INFORMATION SUPPLIED:
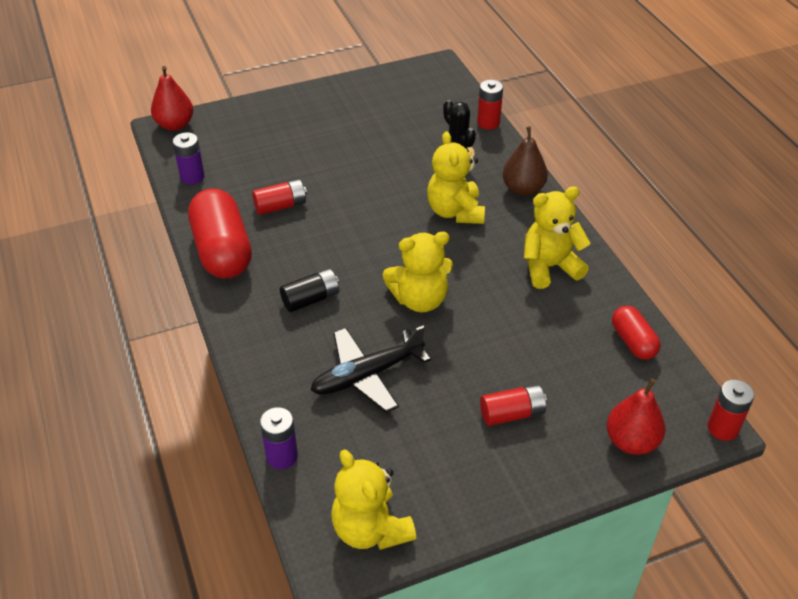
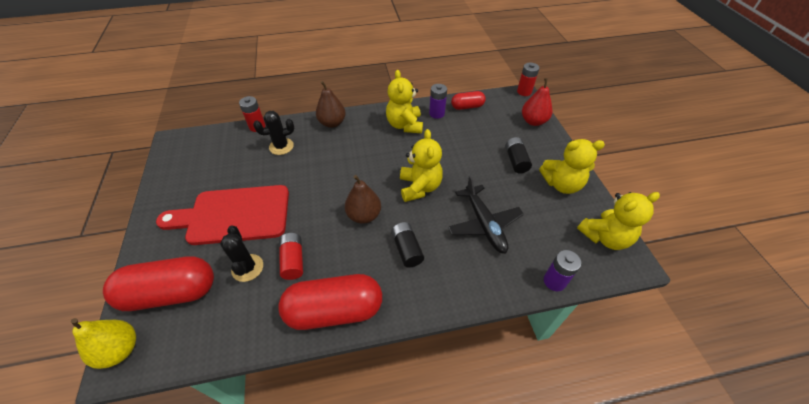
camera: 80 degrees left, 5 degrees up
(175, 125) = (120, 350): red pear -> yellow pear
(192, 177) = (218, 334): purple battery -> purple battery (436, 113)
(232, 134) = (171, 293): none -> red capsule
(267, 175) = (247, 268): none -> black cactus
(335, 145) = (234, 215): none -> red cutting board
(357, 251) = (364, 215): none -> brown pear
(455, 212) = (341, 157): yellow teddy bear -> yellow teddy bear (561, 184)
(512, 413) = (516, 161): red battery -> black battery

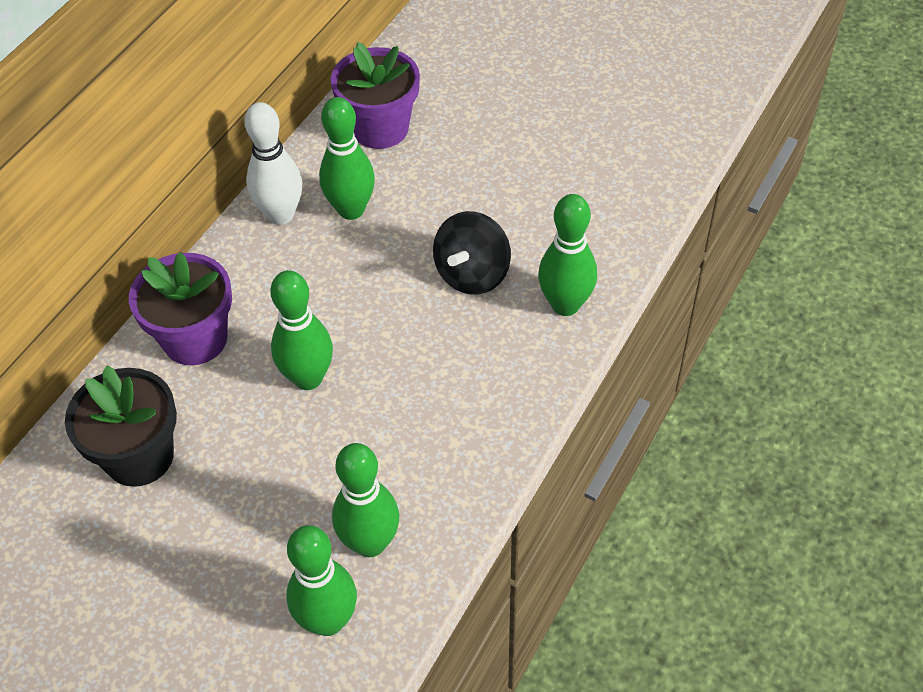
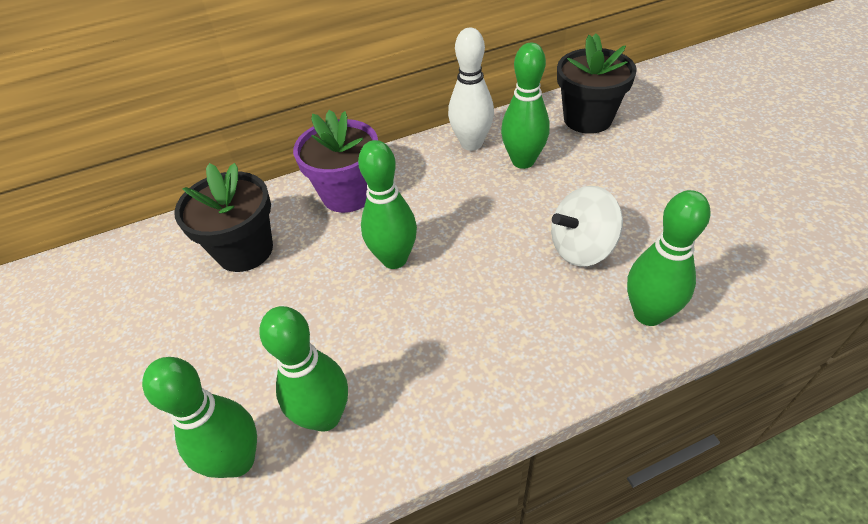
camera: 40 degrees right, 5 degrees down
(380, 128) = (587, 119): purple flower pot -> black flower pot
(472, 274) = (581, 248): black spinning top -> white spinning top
* * *
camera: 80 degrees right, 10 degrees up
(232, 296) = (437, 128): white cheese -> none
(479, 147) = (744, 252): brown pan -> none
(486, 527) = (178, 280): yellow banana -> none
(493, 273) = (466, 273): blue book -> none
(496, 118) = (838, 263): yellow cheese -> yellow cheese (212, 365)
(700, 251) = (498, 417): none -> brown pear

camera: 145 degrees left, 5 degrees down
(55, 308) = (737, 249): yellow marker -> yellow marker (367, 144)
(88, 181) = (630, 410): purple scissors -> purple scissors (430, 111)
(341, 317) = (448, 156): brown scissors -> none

WHAT NEEDS TO BE DONE:
Which of the lines in the listing above include "camera"? Report each of them.

PROBLEM SOLUTION:
camera: 80 degrees left, 5 degrees up
camera: 40 degrees right, 5 degrees down
camera: 80 degrees right, 10 degrees up
camera: 145 degrees left, 5 degrees down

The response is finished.